-- Action item --
Check each line of the data, and copy those where "none" appears.

-- Supplied information --
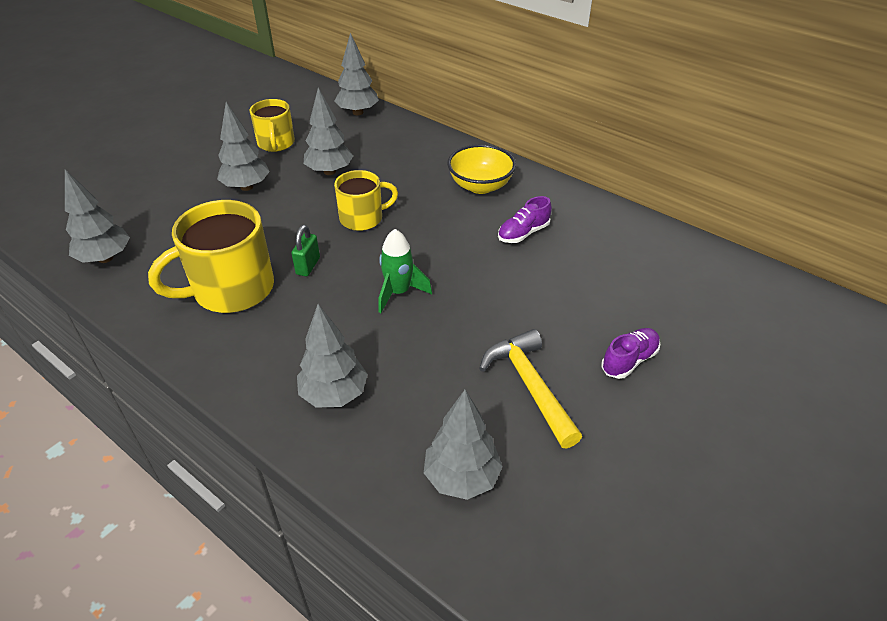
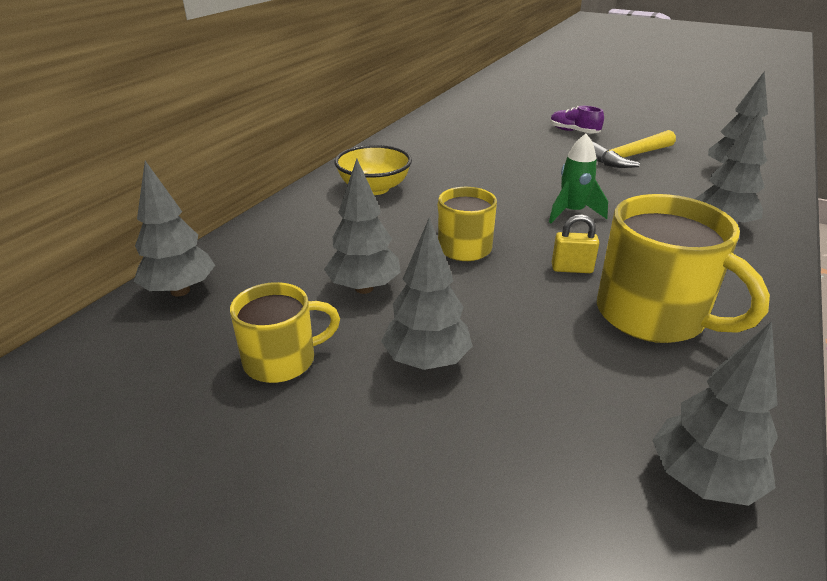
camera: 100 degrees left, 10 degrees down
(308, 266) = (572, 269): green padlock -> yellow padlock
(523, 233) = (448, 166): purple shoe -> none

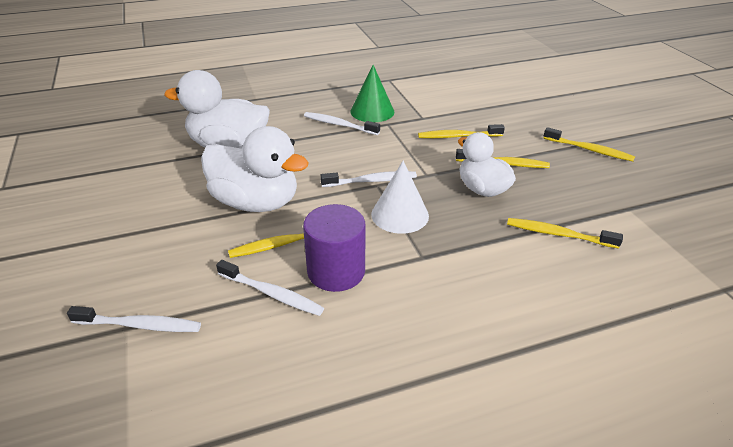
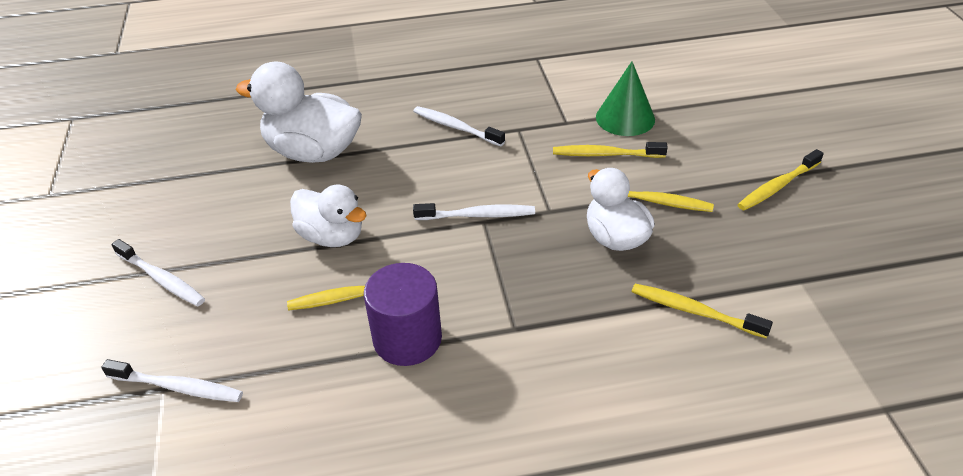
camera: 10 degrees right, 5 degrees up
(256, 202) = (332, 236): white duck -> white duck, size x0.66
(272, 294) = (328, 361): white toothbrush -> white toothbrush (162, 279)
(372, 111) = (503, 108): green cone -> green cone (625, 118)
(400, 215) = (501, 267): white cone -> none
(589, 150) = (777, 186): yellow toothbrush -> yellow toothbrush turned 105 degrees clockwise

-- Your response --
(523, 233) = (448, 166): purple shoe -> none
(400, 215) = (501, 267): white cone -> none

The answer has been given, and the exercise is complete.